Problem description
State how many lines in the records below contain the string "kern". Reply with the number alone.

Data shown
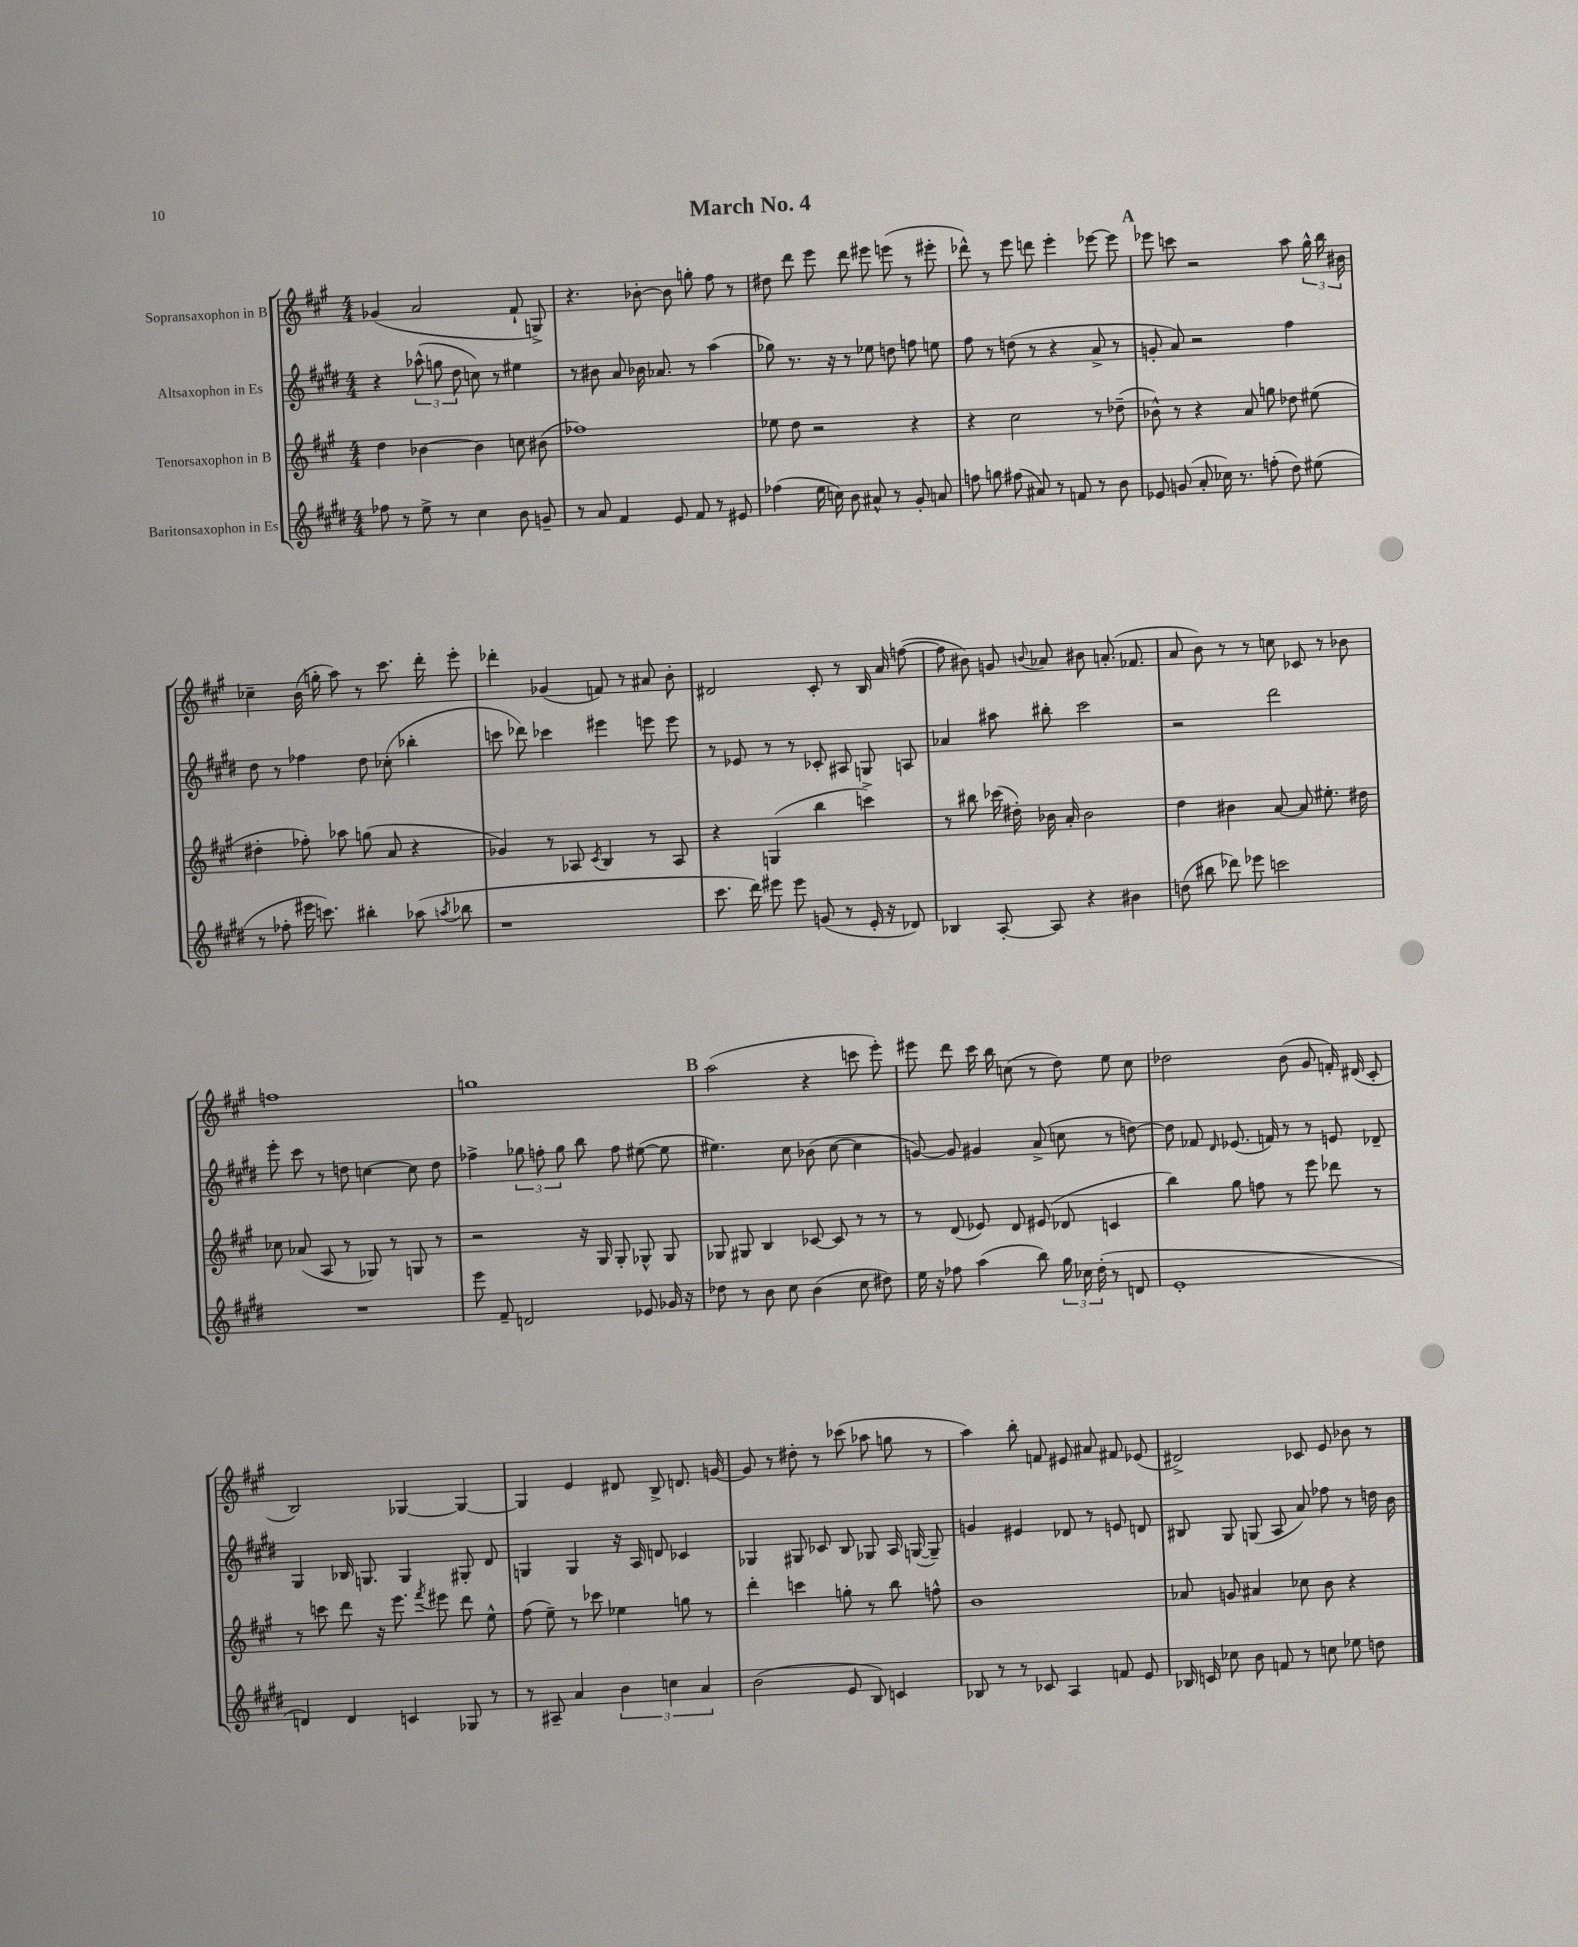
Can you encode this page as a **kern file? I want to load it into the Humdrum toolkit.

**kern	**kern	**kern	**kern
*staff4	*staff3	*staff2	*staff1
*clefG2	*clefG2	*clefG2	*clefG2
*k[f#c#g#d#]	*k[f#c#g#]	*k[f#c#g#d#]	*k[f#c#g#]
*M4/4	*M4/4	*M4/4	*M4/4
8ff-\	4dd\	4r	(4g-/
8r	.	.	.
8ee^\	[4b-\	(12aa-^^\	2a/
.	.	12gg\	.
8r	.	.	.
.	.	12dd#\	.
4cc#\	4b-\]	8cc\)	.
.	.	8r	.
8b\	8cc\	4ee#\	8f#`/
8g~/	(8b#\	.	8G^/)
=	=	=	=
8r	1ff-)	8r	4.r
8a/	.	8b#\	.
4f#/	.	8a/	.
.	.	16b-\	[8b-'\
.	.	8.a-/	.
8e/	.	.	8b-\]
8f#/	.	8r	8gg'\
8r	.	(4aa\	8ff#\
8e#/	.	.	8r
=	=	=	=
(4ff-\	8ee-\	8gg-\)	8dd#\
.	8dd\	8.r	8ddd\
16ee\	2r	.	8eee\
16cc\)	.	16r	.
8b\	.	8r	8ddd\
8a#^^/	.	8ee-\	8eee#\
8r	.	8dd\	(8eee\
8g#'/	4r	8ff\	8r
8a/	.	8ee\	8eee#'\
=	=	=	=
8ff\	4r	8ff#\	8ddd-^^\)
8gg\	.	8r	8r
(8ff#\	2cc#\	(8dd\	8eee\
8a#/)	.	8r	8ddd\
8r	.	4r	4eee'\
8f/	.	.	.
8r	8r	8a^/	[8eee-\
8b\	(8dd-~\	8r	8eee-\]
=	=	=	=
8e-/	8b-^^\)	8g'/	8eee-\
(8g/	8r	8a/)	8ccc\
8a'/	4r	2r	2r
16cc-\)	.	.	.
8.r	.	.	.
.	8a/	.	.
(8ff'\	8gg\	.	.
8dd#\)	8dd-\	4ff#\	8aa\
(8ee#\	(8ee#\	.	24gg#^^\
.	.	.	24bb\
.	.	.	24b#\
=	=	=	=
8r	4dd#'\	8dd#\	4cc-~\
8ff-'\	.	8r	.
16eee#\	8ff-'\)	4ff-\	(16b\
8.ccc\)	.	.	16gg'\
.	8aa-\	.	8aa\)
4bb#'\	(8gg\	8dd#\	8r
.	8a/	(8cc-'\	8.ccc#\
(8aa-\	4r	4bb-'\	.
.	.	.	16ddd'\
8qaa/	.	.	.
8bb-\	.	.	8eee'\
=	=	=	=
1r	4g-/)	8ccc\	4ddd-'\
.	.	8ddd-\)	.
.	8r	4ccc-\	(4g-/
.	8A-/	.	.
.	8qc#/	.	.
.	4B/	4eee#\	8f/)
.	.	.	8r
.	8r	8eee\	8a#/
.	8A-/	8eee\	8b'\
=	=	=	=
8.ccc#\	4r	8r	2d#/
.	.	8e-/	.
16ddd#\)	.	.	.
8eee#\	(4G/	8r	.
8eee#\	.	8r	.
(8g/	4bb\	8c-'/	8c#'/
8r	.	8A#/	8r
16e'/	4ccc^\)	8G/	16B/
16r	.	.	16a/
8d-/)	.	8A/	([8ff\
=	=	=	=
4B-/	8r	4a-/	8ff\]
.	8bb#\	.	8b#\)
[8A'/	(16ccc-\	8aa#\	8g/
.	16dd#'\)	.	.
.	.	.	8qqb/
8A/]	16b-\	8bb#'\	8a-/
.	16a'/	.	.
4r	2b-\	2ccc#\	8b#\
.	.	.	(8.a'/
4b#\	.	.	.
.	.	.	8.f-/
=	=	=	=
(8dd\	4dd\	2r	8a/
8bb#\	.	.	8b\)
8ddd-\)	4b#\	.	8r
8eee-\	.	.	8r
2ccc\	[8a/	2ddd#\	8cc\
.	8a/]	.	8c-/
.	8.ee#'\	.	8r
.	.	.	8b-\
.	16dd#\	.	.
=	=	=	=
1r	8cc-\	8eee'\	1ff
.	(8a-/	8ccc#\	.
.	8A/	8r	.
.	8r	8dd\	.
.	8G-/)	[4cc\	.
.	8r	.	.
.	8G/	8cc\]	.
.	8r	8dd\	.
=	=	=	=
8eee\	2r	4ff-^\	1gg
8f#~/	.	.	.
2d/	.	12gg-\	.
.	.	12ff'\	.
.	.	12gg-\	.
.	16r	8bb\	.
.	16G#/	.	.
.	8G#'/	8ff\	.
8e-/	8G-^^/	([8ee#\	.
16g-/	8G-/	8ee#\]	.
16r	.	.	.
=	=	=	=
8dd-\	8G-/	4.ee#\)	(2aa\
8r	8G#/	.	.
8b\	4B/	.	.
8cc#\	.	8cc#\	.
(4b\	[8c-/	(8b-\	4r
.	8c-/]	[8cc#\	.
8cc#\	8r	4cc#\]	8ccc\
8dd#\)	8r	.	8eee'\)
=	=	=	=
16ee\	8r	[8g/)	8eee#\
16r	.	.	.
8ff-\	(8d/	8g/]	8ddd\
(4aa\	8e-/)	4g#/	16ccc#\
.	.	.	16bb\
.	8d/	.	(8cc\
8bb\)	(8e#/	(8a^/	8r
24gg#\	8d-/	8cc\	8dd\)
24cc-\	.	.	.
(24dd#'\	.	.	.
8r	4c/	8r	8ee\
8d/	.	[8dd\)	8cc\
=	=	=	=
1e'	4bb\)	8dd\]	2dd-\
.	.	8f-/	.
.	.	16qqd#/	.
.	8gg#\	(8.e-/	.
.	8ff\	.	.
.	.	16f/)	.
.	8r	8r	(8b\
.	8eee\	8r	8g#/
.	8ddd-\	8e/	16f'/)
.	.	.	(16d#/
.	8r	8d-~/	8c#'/
=	=	=	=
4d/)	8r	4G#/	2B/)
.	8ccc\	.	.
4d/	8ddd\	16B-/	.
.	.	8.G/	.
.	16r	.	.
.	8.eee\	.	.
4c/	.	4G/	[4G-/
.	8qfff#/	.	.
.	8eee#\	.	.
8G-/	8ddd\	8G#'/	4G-/_
8r	8ee^^\	8d#/	.
=	=	=	=
8r	(8ff#\	4G/	4G-/]
8A#~/	8ee~\)	.	.
4a/	8r	4G/	4e/
.	8ccc-\	.	.
6b\	4ee-\	16r	8d#/
.	.	16A/	.
.	.	8d/	8B^/
6cc\	.	.	.
.	8gg\	4c-/	8.d/
6a/	.	.	.
.	8r	.	.
.	.	.	[16g/
=	=	=	=
(2b\	4ddd'\	4G-/	8g/]
.	.	.	8r
.	4ccc\	8G#/	8dd#'\
.	.	8c-/	8r
8e/	8gg'\	8B/	(8ccc-\
8B/)	8r	8G-/	8aa-\
4c/	8bb\	16A/	8gg\
.	.	([16G/	.
.	8ff^^\	8G~/])	8r
=	=	=	=
8B-/	1b	4g/	4aa\)
8r	.	.	.
8r	.	4e#/	8bb'\
8c-/	.	.	8f/
4A/	.	8d-/	8e#/
.	.	8r	8a#/
8f/	.	8e/	8f#/
8e/	.	8d/	(8e-/
=	=	=	=
16B-/	8a-/	8B#/	2d#^/)
16c/	.	.	.
8cc-\	8g/	8G#/	.
8b\	4a#/	(8G/	.
8f/	.	8A/	.
8r	8cc-\	8a/)	8c-/
8cc\	8b\	8ff-\	8e/
8ee-\	4r	8r	8b-\
8dd\	.	16dd\	8r
.	.	16b\	.
==	==	==	==
*-	*-	*-	*-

Solution for this problem
2